──────── Material for the task

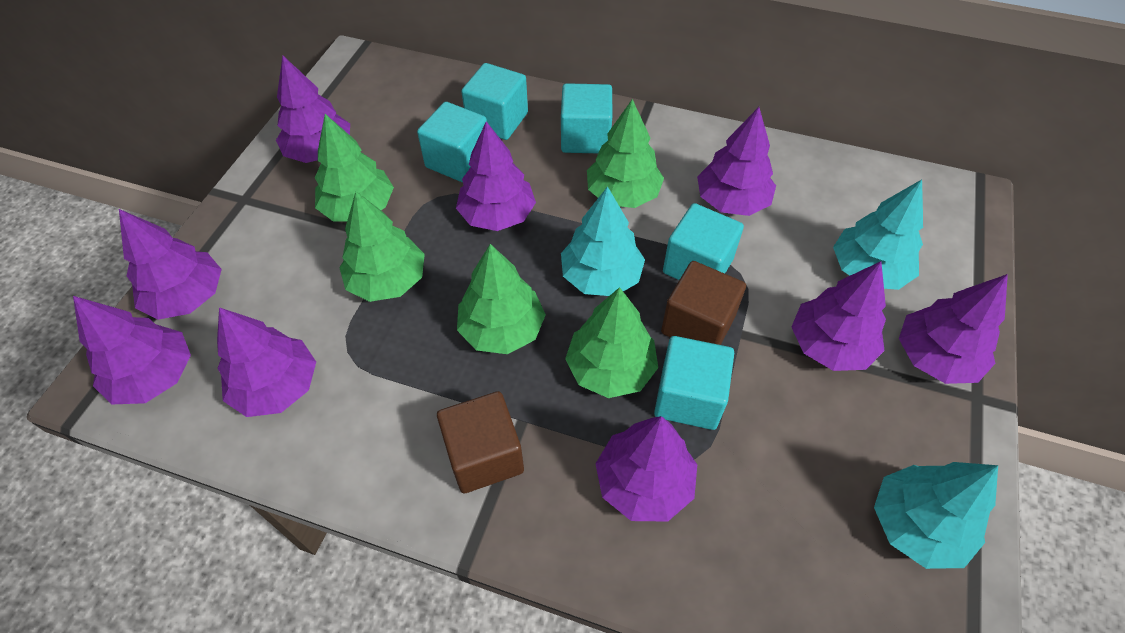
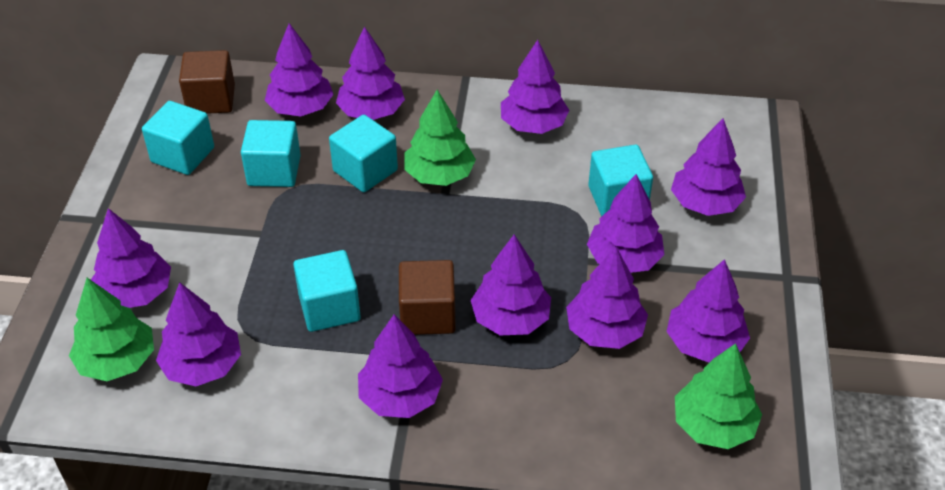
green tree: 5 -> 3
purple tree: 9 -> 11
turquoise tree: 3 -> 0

────────────────
──────── Material for the task

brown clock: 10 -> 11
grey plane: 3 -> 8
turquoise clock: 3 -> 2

────────────────

◆ **What the task requires**: From the records above, return each line where "clock" occurs.

◆ **Exercise response**:
brown clock: 10 -> 11
turquoise clock: 3 -> 2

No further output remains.